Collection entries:

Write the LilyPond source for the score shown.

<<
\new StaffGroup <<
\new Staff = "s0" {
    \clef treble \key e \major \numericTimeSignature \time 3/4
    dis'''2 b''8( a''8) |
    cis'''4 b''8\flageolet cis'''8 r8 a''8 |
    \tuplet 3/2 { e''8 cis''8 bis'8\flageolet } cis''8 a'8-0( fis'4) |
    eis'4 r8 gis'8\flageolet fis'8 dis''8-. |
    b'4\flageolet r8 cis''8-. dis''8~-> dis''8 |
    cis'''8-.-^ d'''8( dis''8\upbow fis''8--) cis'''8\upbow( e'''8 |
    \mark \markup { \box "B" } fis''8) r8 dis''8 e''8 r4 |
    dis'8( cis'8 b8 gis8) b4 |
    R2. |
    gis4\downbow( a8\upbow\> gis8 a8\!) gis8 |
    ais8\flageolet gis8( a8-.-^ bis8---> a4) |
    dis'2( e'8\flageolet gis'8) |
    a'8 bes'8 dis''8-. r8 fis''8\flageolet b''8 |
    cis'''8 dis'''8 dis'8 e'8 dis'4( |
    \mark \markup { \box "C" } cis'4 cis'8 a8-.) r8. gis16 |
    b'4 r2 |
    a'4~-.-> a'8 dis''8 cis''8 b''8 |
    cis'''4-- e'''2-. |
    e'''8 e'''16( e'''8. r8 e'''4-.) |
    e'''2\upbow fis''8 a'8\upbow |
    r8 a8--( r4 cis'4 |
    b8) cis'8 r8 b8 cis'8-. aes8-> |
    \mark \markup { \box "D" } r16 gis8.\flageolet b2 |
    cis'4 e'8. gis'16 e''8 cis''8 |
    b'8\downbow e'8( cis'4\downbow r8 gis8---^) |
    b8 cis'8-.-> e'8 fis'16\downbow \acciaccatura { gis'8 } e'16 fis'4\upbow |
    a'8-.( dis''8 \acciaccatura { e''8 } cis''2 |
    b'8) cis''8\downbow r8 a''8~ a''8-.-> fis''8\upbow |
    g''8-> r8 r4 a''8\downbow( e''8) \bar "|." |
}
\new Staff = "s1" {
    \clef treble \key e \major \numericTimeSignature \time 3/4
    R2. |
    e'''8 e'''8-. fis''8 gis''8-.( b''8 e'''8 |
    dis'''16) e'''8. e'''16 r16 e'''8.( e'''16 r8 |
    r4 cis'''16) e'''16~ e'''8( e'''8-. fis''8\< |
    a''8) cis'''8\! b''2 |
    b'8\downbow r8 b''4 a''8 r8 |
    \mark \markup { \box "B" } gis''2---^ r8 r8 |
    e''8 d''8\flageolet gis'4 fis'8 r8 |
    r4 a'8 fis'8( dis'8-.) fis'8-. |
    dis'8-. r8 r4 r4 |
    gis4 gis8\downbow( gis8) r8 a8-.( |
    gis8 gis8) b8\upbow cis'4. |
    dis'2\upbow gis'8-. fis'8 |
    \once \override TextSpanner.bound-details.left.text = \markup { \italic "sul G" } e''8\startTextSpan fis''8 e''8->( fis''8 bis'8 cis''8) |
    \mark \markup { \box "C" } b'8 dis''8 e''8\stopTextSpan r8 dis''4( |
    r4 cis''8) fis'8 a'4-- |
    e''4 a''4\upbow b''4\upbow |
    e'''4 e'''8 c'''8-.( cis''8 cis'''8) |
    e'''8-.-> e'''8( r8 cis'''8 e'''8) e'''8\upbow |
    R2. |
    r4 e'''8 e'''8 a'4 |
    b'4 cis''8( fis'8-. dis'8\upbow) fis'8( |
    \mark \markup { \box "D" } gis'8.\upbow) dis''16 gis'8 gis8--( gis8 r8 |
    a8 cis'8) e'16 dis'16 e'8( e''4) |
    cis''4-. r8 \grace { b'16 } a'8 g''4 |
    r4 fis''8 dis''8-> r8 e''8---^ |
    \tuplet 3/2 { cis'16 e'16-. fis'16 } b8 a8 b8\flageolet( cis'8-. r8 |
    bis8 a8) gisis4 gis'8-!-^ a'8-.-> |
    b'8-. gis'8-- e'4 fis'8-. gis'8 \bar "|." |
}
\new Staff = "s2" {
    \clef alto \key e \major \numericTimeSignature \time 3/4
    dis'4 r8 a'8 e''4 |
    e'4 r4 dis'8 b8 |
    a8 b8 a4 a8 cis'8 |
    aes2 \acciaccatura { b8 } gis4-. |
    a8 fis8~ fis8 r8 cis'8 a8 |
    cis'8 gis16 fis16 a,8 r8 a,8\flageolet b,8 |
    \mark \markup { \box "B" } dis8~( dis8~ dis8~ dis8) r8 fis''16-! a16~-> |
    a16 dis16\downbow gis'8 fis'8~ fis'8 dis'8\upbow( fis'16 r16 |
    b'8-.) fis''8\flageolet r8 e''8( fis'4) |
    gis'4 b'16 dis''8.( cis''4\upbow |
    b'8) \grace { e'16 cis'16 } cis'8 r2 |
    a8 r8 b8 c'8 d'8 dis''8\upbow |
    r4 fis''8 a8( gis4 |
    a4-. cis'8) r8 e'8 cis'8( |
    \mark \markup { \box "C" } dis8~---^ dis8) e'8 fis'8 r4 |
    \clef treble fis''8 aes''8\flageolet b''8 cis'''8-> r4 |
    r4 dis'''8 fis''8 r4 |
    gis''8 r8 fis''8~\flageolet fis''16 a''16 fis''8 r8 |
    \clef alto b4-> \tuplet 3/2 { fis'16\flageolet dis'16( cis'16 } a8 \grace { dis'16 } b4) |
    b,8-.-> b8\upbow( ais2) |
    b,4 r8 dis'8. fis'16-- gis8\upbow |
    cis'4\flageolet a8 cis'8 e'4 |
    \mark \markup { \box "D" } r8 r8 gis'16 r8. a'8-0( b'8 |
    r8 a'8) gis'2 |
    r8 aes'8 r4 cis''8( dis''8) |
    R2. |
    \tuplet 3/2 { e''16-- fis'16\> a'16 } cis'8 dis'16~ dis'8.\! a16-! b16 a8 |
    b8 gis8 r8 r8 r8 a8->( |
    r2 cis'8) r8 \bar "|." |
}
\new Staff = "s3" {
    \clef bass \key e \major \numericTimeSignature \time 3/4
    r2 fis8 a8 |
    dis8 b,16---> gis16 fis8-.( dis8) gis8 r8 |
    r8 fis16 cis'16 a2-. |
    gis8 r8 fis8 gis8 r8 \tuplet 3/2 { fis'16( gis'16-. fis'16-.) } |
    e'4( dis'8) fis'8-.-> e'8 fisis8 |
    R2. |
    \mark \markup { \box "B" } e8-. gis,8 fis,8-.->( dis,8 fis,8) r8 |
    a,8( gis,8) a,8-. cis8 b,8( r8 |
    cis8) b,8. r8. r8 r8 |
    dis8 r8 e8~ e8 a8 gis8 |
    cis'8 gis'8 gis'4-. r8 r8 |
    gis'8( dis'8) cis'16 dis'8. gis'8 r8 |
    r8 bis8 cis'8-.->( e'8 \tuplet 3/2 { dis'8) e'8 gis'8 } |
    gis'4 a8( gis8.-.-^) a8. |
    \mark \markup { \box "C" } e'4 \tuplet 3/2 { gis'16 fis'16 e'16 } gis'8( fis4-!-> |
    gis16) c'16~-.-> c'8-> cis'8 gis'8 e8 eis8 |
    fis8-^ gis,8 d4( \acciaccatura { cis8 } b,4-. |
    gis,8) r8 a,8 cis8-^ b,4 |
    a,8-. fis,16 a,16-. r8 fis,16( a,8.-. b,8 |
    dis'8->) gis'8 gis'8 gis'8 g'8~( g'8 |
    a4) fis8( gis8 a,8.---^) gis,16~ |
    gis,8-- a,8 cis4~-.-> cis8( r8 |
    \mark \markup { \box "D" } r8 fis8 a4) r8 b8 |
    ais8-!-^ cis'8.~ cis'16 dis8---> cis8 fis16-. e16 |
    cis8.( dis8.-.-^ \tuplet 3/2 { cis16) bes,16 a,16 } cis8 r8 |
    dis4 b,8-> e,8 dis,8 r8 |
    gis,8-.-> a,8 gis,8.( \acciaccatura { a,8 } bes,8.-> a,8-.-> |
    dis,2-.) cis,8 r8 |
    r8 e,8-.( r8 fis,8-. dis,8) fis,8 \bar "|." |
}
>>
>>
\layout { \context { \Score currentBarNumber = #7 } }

## Directions for this task
Return each line from the records above that contains the string "grace".

## Task output
    cis''4-. r8 \grace { b'16 } a'8 g''4 |
    b'8) \grace { e'16 cis'16 } cis'8 r2 |
    \clef alto b4-> \tuplet 3/2 { fis'16\flageolet dis'16( cis'16 } a8 \grace { dis'16 } b4) |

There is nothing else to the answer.